#### [DIRECTIONS FOR THIS TASK]
In this exercise, print only the lines of the records below from the one with "none -> blue round brick G4 level 1" through the one with "none -> brown cone G8 level 2", inclusive. Pictures are not part of the copy.

Coordinate-based object records:

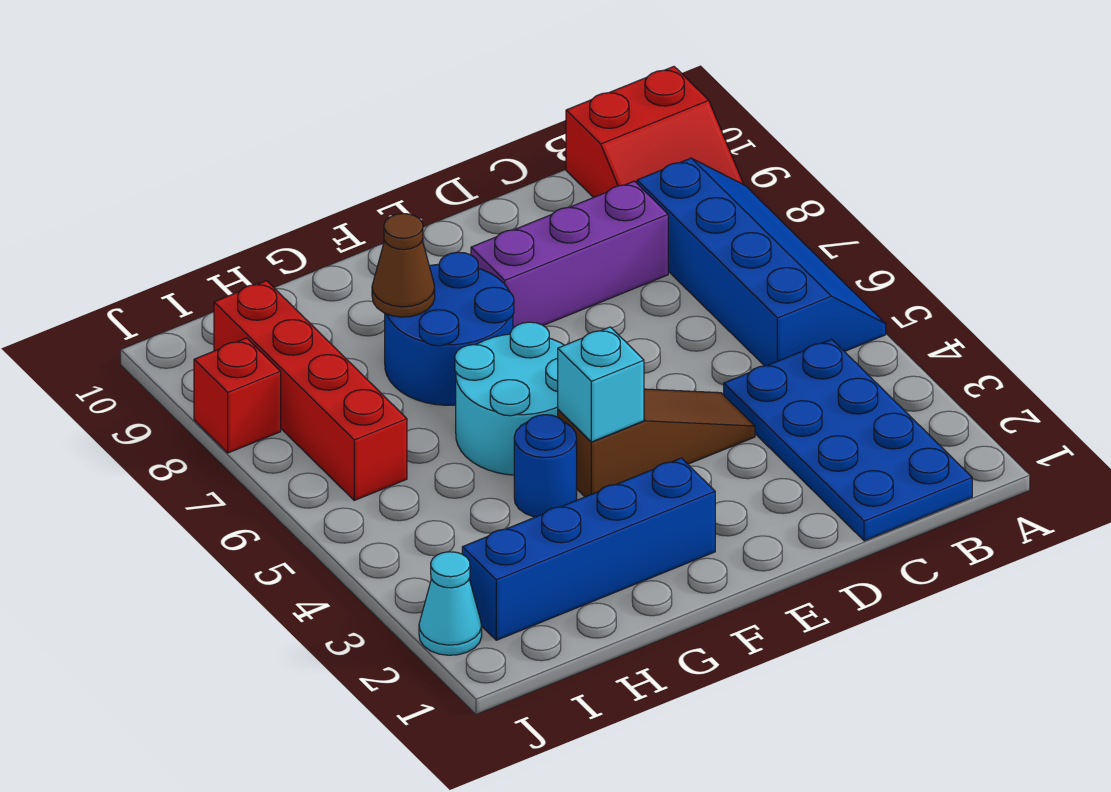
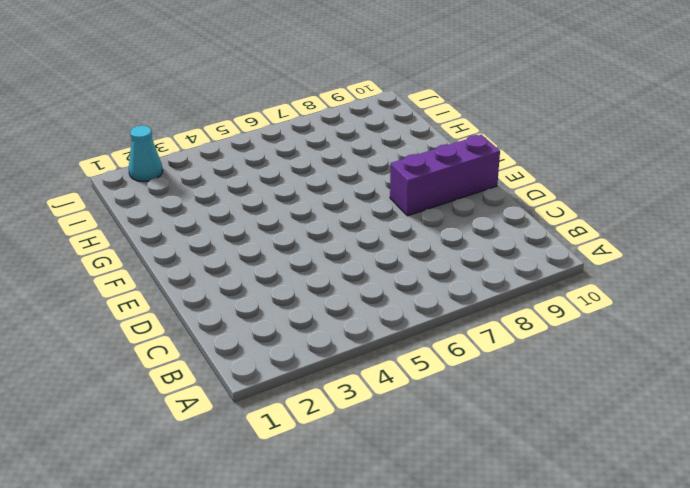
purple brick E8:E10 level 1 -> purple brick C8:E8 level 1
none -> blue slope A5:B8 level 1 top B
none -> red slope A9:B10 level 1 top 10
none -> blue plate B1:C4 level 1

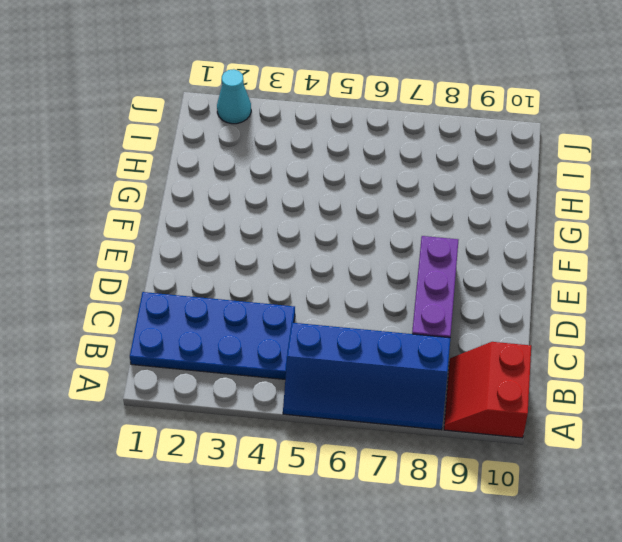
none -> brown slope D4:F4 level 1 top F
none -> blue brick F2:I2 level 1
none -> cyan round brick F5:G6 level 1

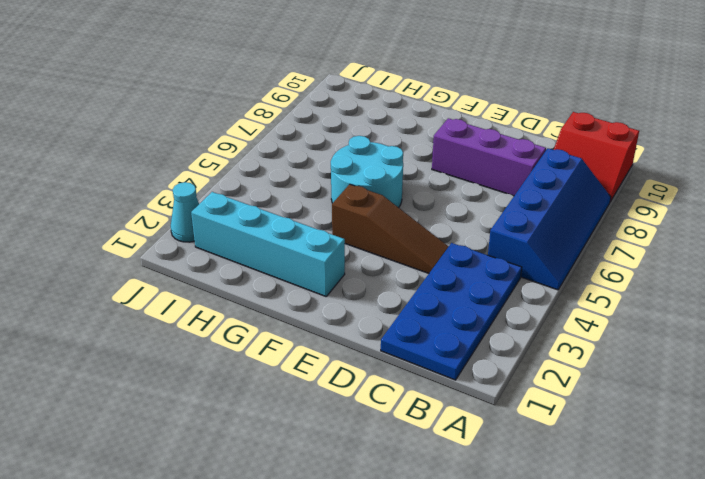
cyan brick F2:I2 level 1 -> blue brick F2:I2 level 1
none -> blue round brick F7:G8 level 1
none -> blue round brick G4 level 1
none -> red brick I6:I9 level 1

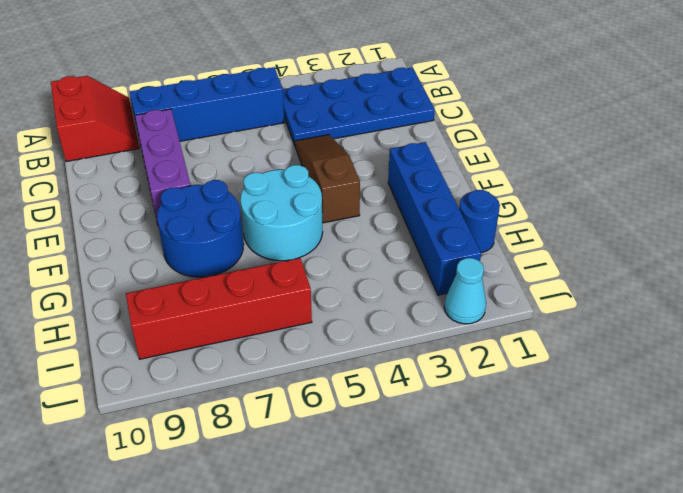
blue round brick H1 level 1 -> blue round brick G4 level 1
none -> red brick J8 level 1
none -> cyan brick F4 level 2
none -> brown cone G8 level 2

--

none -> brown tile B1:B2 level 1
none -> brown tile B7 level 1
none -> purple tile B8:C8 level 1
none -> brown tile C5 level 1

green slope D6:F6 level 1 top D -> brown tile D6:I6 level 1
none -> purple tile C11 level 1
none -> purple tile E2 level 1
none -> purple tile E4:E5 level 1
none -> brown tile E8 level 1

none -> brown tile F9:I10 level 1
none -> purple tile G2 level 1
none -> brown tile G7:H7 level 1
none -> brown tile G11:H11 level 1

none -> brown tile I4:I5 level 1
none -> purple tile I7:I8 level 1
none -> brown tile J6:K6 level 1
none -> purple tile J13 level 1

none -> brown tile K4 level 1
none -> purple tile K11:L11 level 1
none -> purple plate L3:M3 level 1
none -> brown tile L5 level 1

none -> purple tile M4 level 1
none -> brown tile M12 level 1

==

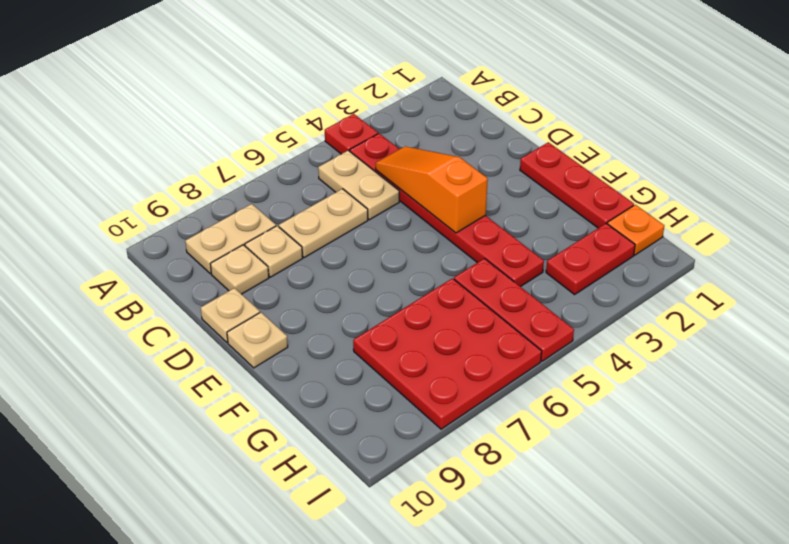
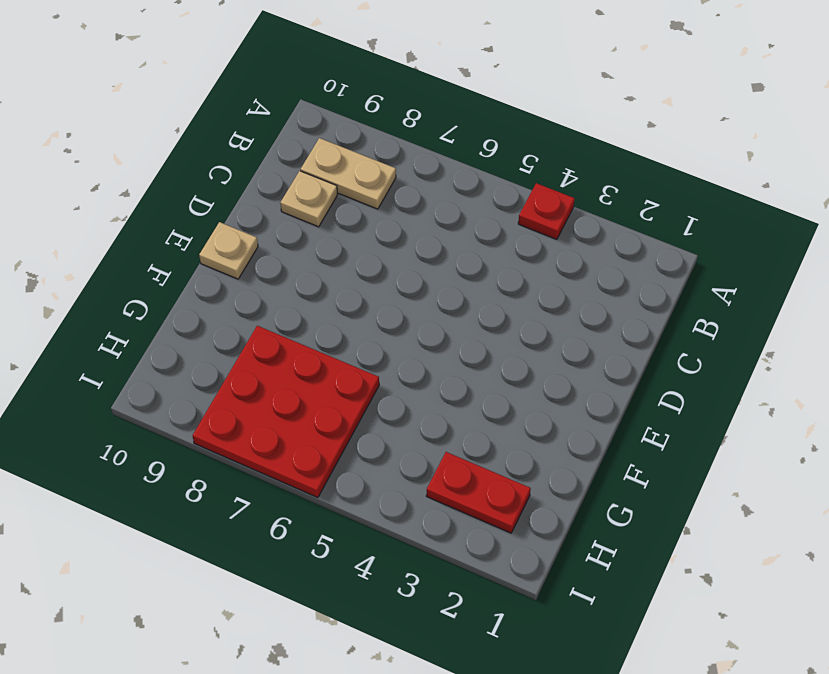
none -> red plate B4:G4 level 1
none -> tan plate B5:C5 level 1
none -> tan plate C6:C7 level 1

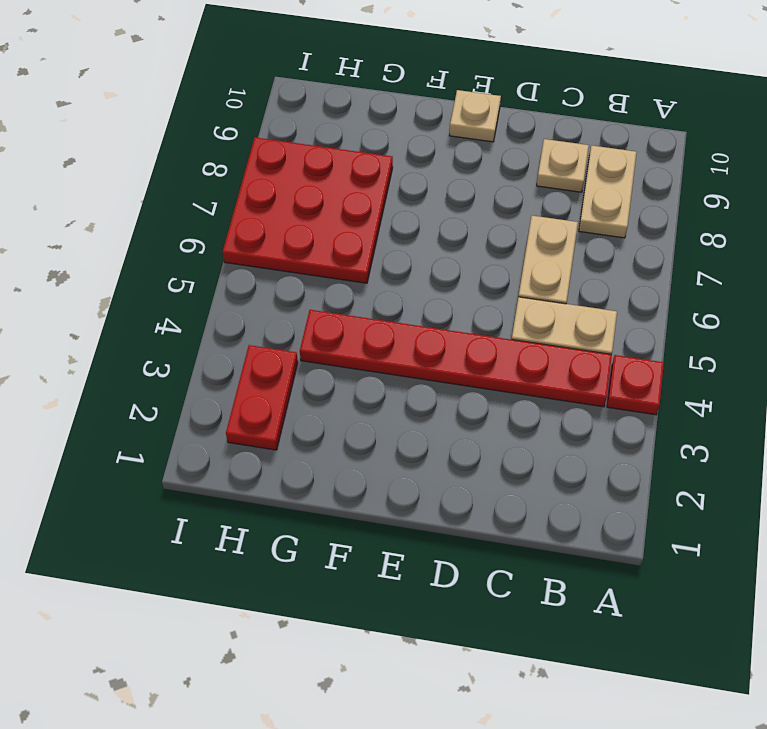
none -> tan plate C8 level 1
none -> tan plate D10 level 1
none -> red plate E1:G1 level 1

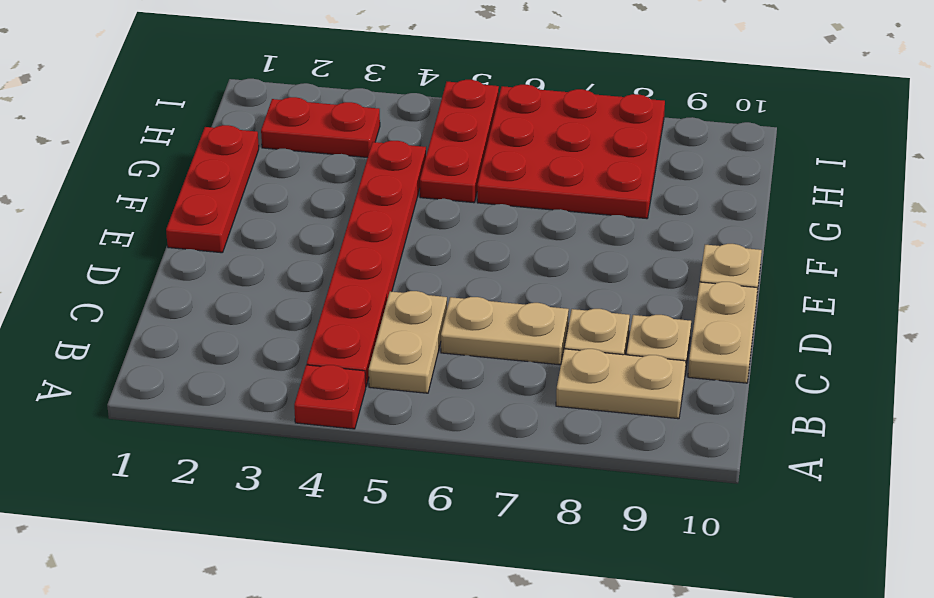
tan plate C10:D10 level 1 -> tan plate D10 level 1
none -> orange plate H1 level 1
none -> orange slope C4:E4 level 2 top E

#### [RESPONSE TO THIS EXERCISE]
none -> blue round brick G4 level 1
none -> red brick I6:I9 level 1

blue round brick H1 level 1 -> blue round brick G4 level 1
none -> red brick J8 level 1
none -> cyan brick F4 level 2
none -> brown cone G8 level 2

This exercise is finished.